» Work order
Everything below from the line with "white brick E3:J3" to the last line, both included, is to be written out exactly, with nothing added.

» Supplied data
--------------------------------
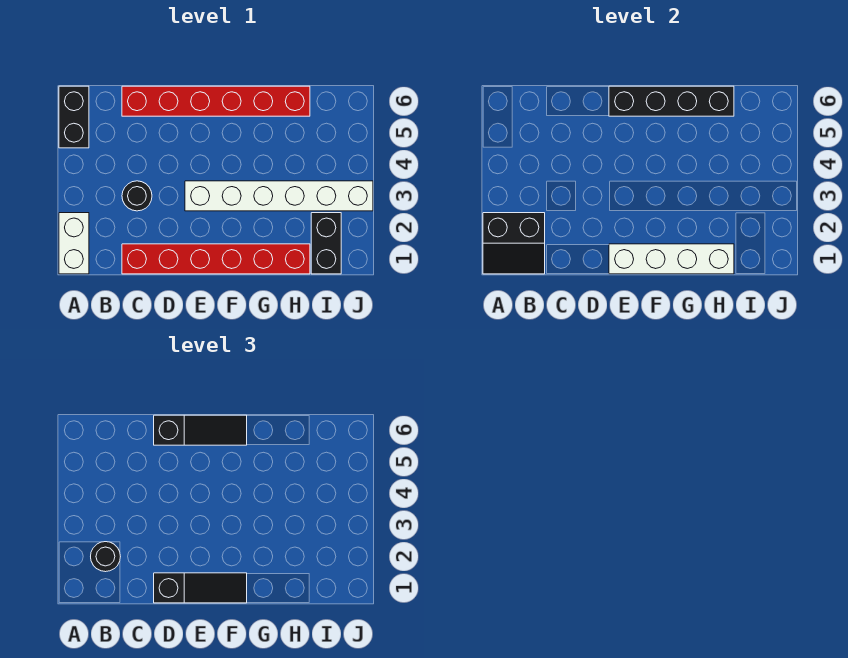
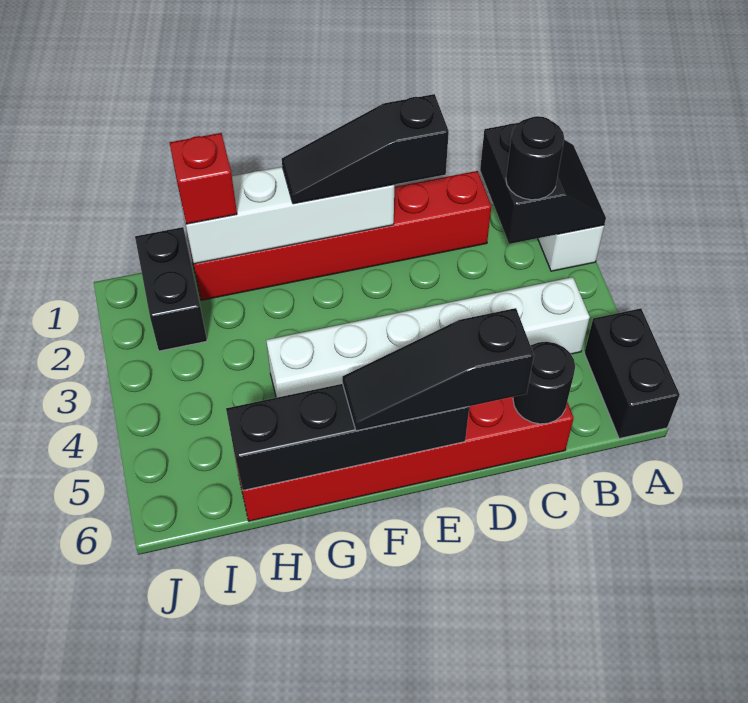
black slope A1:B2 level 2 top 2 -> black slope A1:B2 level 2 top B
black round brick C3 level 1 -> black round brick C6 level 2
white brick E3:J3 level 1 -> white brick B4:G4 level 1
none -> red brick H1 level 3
--------------------------------
» Written response
white brick E3:J3 level 1 -> white brick B4:G4 level 1
none -> red brick H1 level 3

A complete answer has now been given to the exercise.